• [Records for the exercise]
========================================================================
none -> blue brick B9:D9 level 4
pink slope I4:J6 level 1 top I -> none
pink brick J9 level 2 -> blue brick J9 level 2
========================================================================
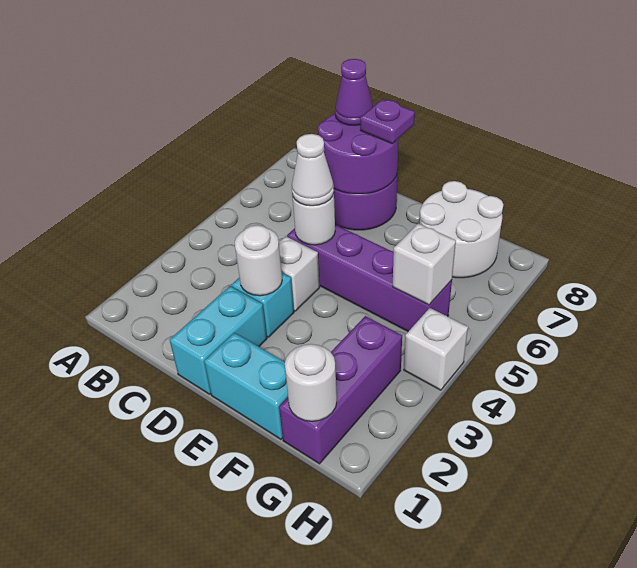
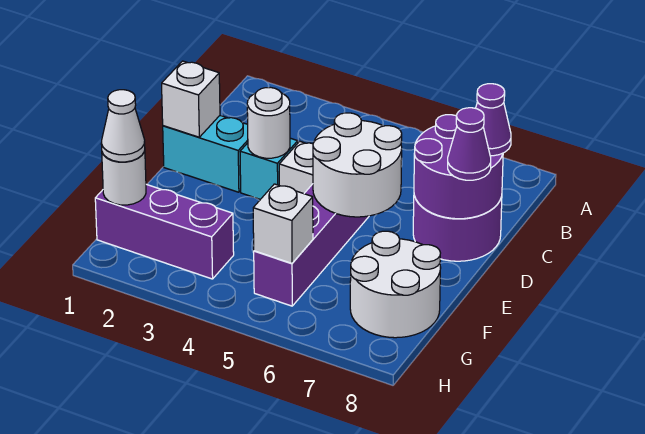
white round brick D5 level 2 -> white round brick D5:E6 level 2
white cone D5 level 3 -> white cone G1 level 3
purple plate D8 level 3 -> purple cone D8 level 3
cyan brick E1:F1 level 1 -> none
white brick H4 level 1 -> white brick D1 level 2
========================================================================
Using the data above, repeat exactly the lines that begin at the line with "white round brick D5 level" and end at the line with "white brick H4", both ends included.

white round brick D5 level 2 -> white round brick D5:E6 level 2
white cone D5 level 3 -> white cone G1 level 3
purple plate D8 level 3 -> purple cone D8 level 3
cyan brick E1:F1 level 1 -> none
white brick H4 level 1 -> white brick D1 level 2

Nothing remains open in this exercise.